- ACTIVITY: Return each of the entries below word for word.

Before-and-after coordinate records
-- Opening Marker --

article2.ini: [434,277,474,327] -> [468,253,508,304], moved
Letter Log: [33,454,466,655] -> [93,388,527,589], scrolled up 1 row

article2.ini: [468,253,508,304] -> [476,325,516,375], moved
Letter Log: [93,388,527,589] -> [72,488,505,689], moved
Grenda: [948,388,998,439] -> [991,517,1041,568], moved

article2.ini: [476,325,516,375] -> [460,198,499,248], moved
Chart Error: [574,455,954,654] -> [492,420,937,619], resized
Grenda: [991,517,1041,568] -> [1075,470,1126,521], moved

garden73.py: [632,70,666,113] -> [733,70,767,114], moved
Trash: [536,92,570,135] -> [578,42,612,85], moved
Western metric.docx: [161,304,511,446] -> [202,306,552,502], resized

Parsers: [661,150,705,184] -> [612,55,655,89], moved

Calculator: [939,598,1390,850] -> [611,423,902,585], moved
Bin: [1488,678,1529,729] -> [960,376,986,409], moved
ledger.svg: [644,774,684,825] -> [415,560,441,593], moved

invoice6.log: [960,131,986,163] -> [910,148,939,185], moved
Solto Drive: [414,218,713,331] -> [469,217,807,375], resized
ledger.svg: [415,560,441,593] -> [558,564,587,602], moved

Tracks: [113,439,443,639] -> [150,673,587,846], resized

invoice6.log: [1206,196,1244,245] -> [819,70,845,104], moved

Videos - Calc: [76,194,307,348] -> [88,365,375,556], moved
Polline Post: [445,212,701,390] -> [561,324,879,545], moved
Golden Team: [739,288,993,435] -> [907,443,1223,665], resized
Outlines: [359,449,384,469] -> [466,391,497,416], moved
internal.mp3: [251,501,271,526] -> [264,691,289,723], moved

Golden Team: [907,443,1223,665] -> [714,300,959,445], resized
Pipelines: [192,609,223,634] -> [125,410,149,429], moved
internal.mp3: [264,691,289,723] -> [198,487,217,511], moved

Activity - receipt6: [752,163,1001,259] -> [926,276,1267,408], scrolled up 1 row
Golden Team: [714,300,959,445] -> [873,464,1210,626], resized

-- Closing Marker --

- SOLUTION TO THIS EXERCISE:
article2.ini: [434,277,474,327] -> [468,253,508,304], moved
Letter Log: [33,454,466,655] -> [93,388,527,589], scrolled up 1 row

article2.ini: [468,253,508,304] -> [476,325,516,375], moved
Letter Log: [93,388,527,589] -> [72,488,505,689], moved
Grenda: [948,388,998,439] -> [991,517,1041,568], moved

article2.ini: [476,325,516,375] -> [460,198,499,248], moved
Chart Error: [574,455,954,654] -> [492,420,937,619], resized
Grenda: [991,517,1041,568] -> [1075,470,1126,521], moved

garden73.py: [632,70,666,113] -> [733,70,767,114], moved
Trash: [536,92,570,135] -> [578,42,612,85], moved
Western metric.docx: [161,304,511,446] -> [202,306,552,502], resized

Parsers: [661,150,705,184] -> [612,55,655,89], moved

Calculator: [939,598,1390,850] -> [611,423,902,585], moved
Bin: [1488,678,1529,729] -> [960,376,986,409], moved
ledger.svg: [644,774,684,825] -> [415,560,441,593], moved

invoice6.log: [960,131,986,163] -> [910,148,939,185], moved
Solto Drive: [414,218,713,331] -> [469,217,807,375], resized
ledger.svg: [415,560,441,593] -> [558,564,587,602], moved

Tracks: [113,439,443,639] -> [150,673,587,846], resized

invoice6.log: [1206,196,1244,245] -> [819,70,845,104], moved

Videos - Calc: [76,194,307,348] -> [88,365,375,556], moved
Polline Post: [445,212,701,390] -> [561,324,879,545], moved
Golden Team: [739,288,993,435] -> [907,443,1223,665], resized
Outlines: [359,449,384,469] -> [466,391,497,416], moved
internal.mp3: [251,501,271,526] -> [264,691,289,723], moved

Golden Team: [907,443,1223,665] -> [714,300,959,445], resized
Pipelines: [192,609,223,634] -> [125,410,149,429], moved
internal.mp3: [264,691,289,723] -> [198,487,217,511], moved

Activity - receipt6: [752,163,1001,259] -> [926,276,1267,408], scrolled up 1 row
Golden Team: [714,300,959,445] -> [873,464,1210,626], resized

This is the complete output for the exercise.